§ EXERCISE DESCRIPTION
Nothing is needed except the lines below that run from the one with "pink line at" through the one with "red square at", repeated exactly.

§ MATERIAL FOR THIS EXERCISE
=======
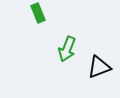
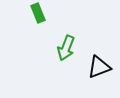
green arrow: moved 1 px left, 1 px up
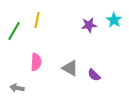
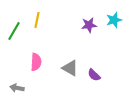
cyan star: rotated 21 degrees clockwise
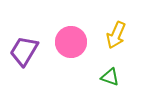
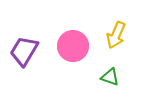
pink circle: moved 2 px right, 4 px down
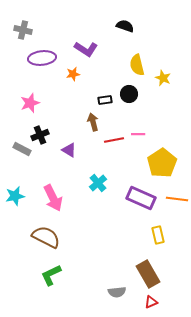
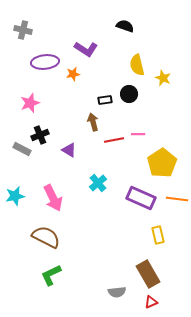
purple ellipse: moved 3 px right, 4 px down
=======
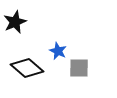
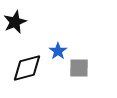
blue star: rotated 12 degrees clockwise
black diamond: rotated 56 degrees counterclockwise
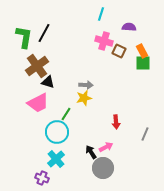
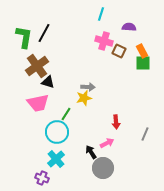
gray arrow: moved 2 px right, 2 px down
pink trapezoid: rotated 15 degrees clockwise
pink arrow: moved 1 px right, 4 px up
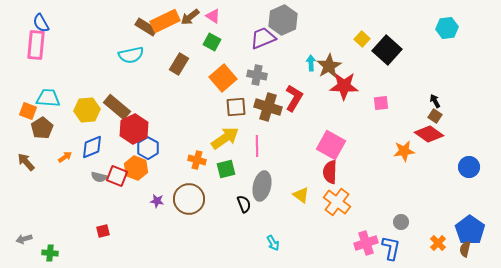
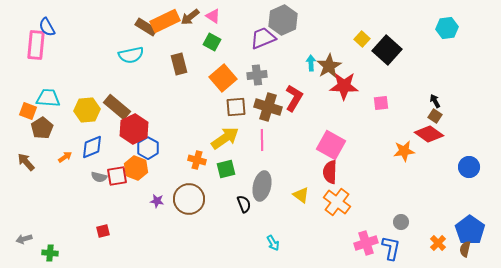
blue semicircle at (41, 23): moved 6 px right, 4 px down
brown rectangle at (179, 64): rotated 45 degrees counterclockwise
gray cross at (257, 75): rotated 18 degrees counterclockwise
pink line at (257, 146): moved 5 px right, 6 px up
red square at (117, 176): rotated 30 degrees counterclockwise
=======
§ SOLUTION TO THE PROBLEM
pink line at (257, 146): moved 5 px right, 6 px up
red square at (117, 176): rotated 30 degrees counterclockwise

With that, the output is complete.